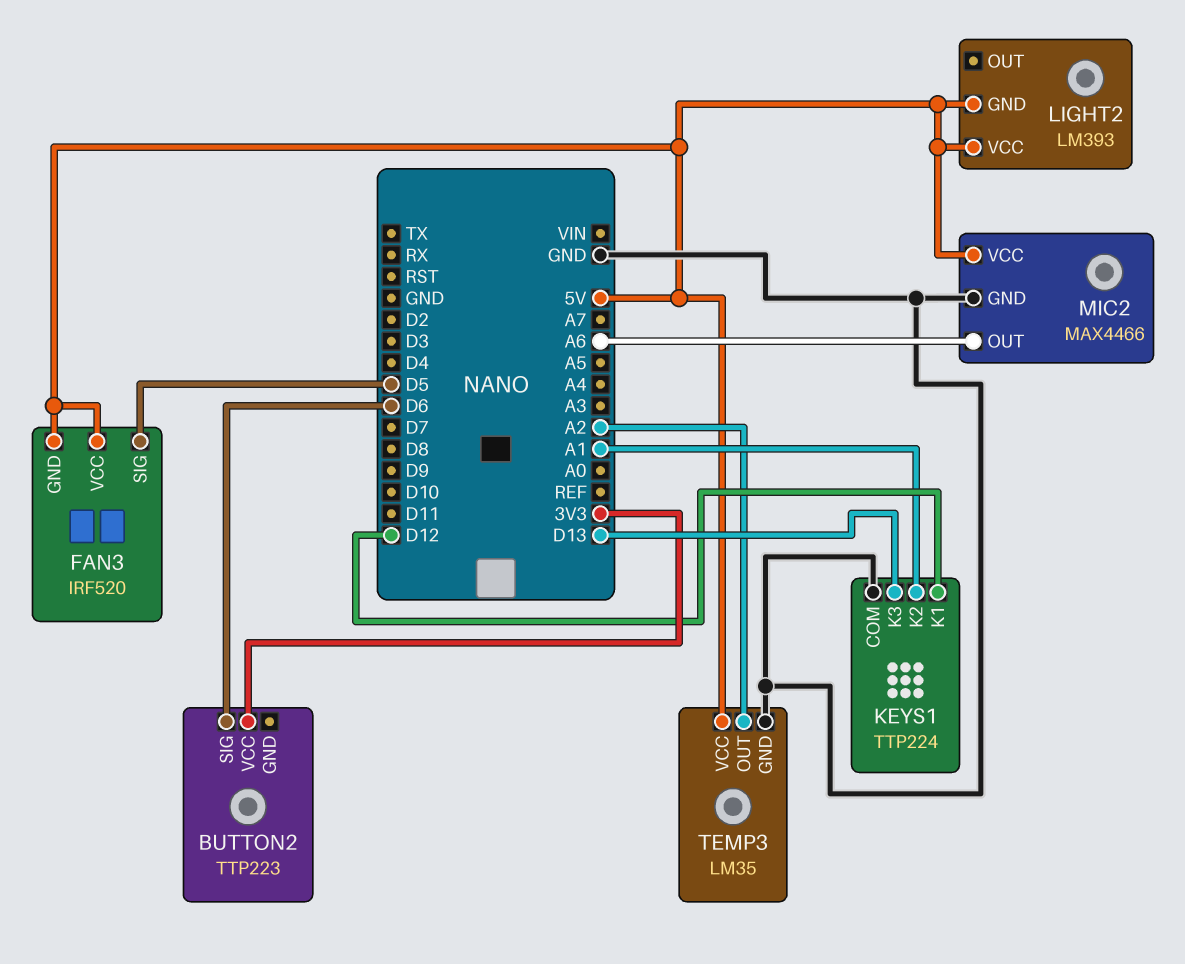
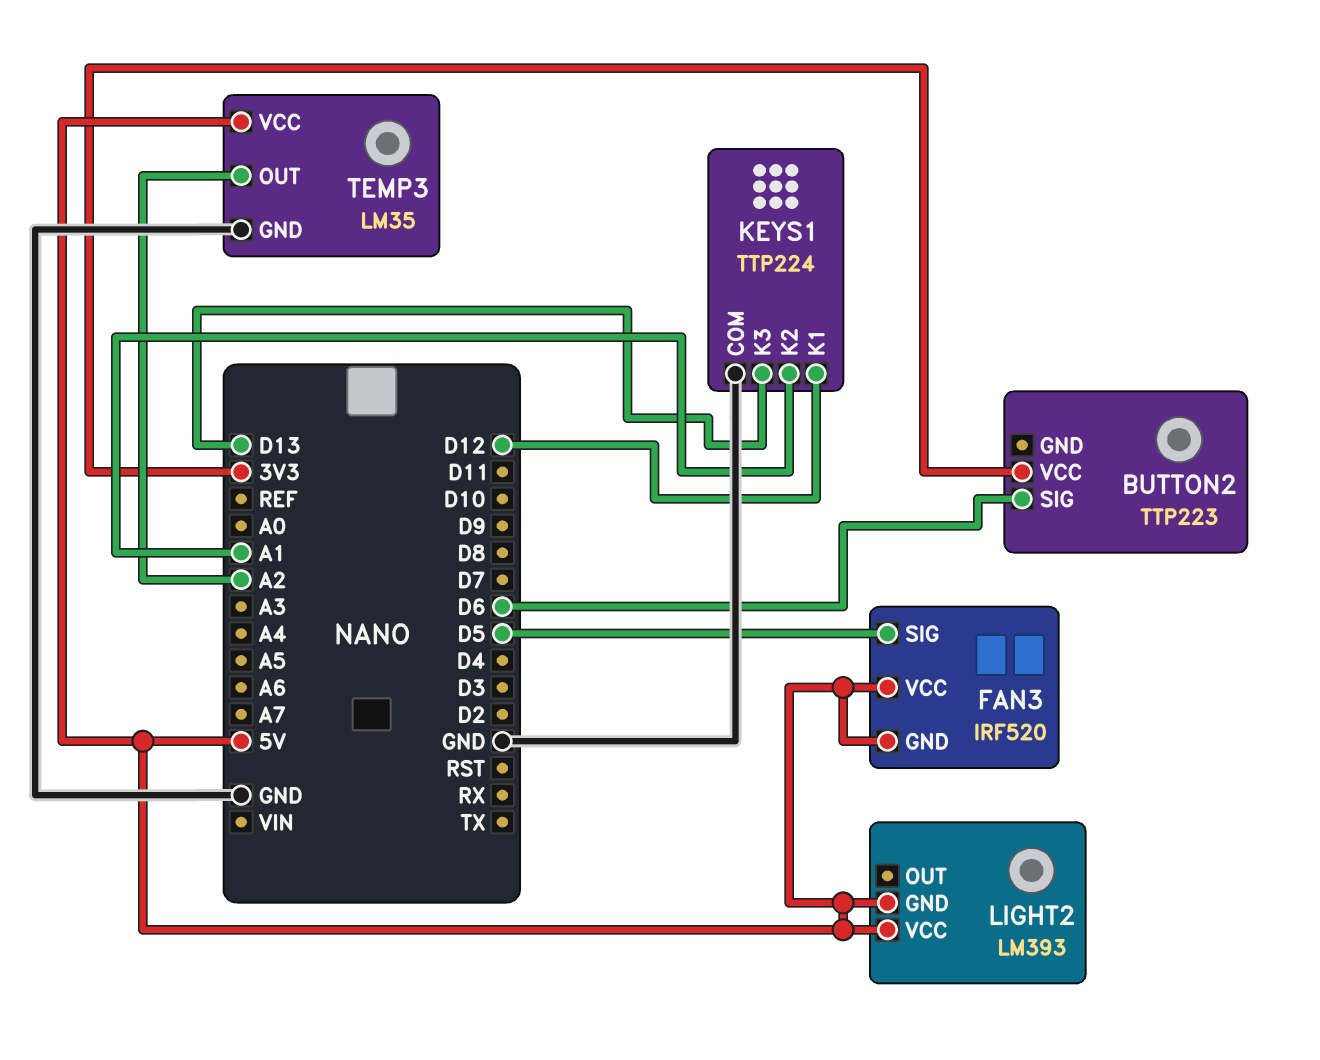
MIC2: MAX4466 -> none
MIC2 pin GND: GND -> none
MIC2 pin OUT: A6 -> none
MIC2 pin VCC: 5V -> none

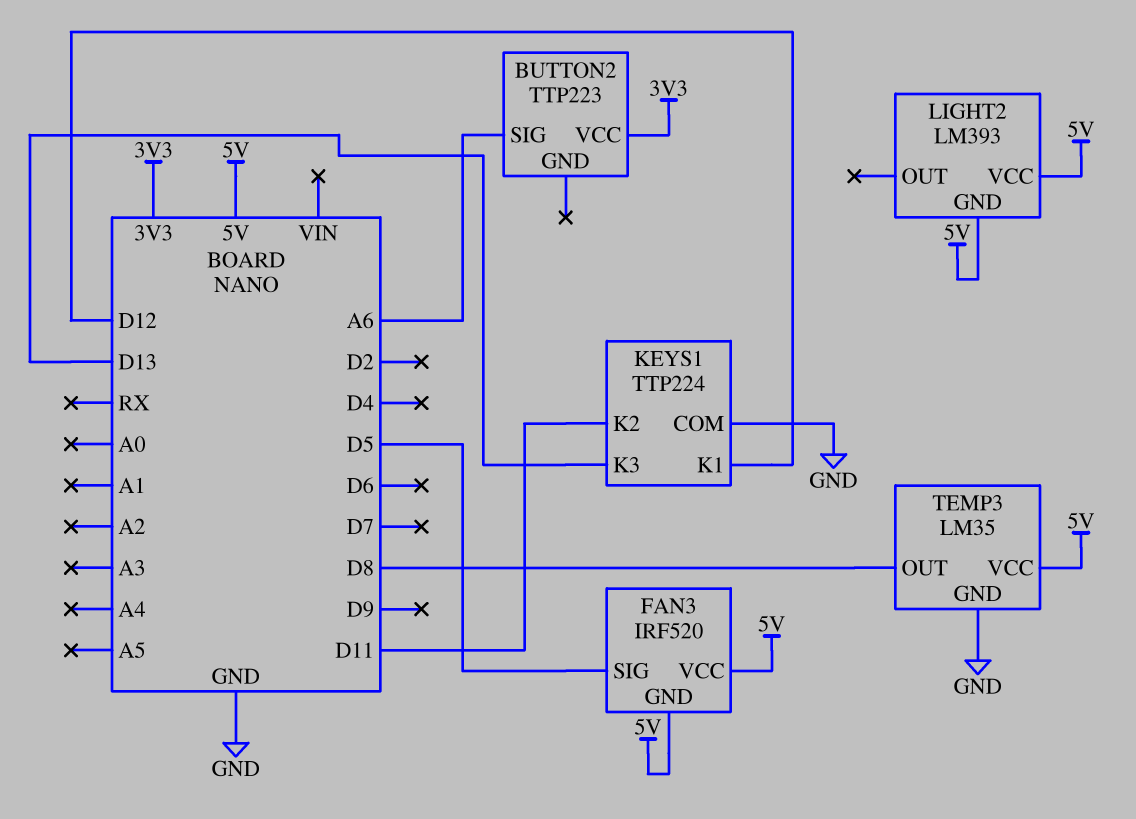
BUTTON2 pin SIG: D6 -> A6
KEYS1 pin K2: A1 -> D11
TEMP3 pin OUT: A2 -> D8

________

Exercise goal
Print every record exactly, without the pictures.

Answer section
MIC2: MAX4466 -> none
MIC2 pin GND: GND -> none
MIC2 pin OUT: A6 -> none
MIC2 pin VCC: 5V -> none

BUTTON2 pin SIG: D6 -> A6
KEYS1 pin K2: A1 -> D11
TEMP3 pin OUT: A2 -> D8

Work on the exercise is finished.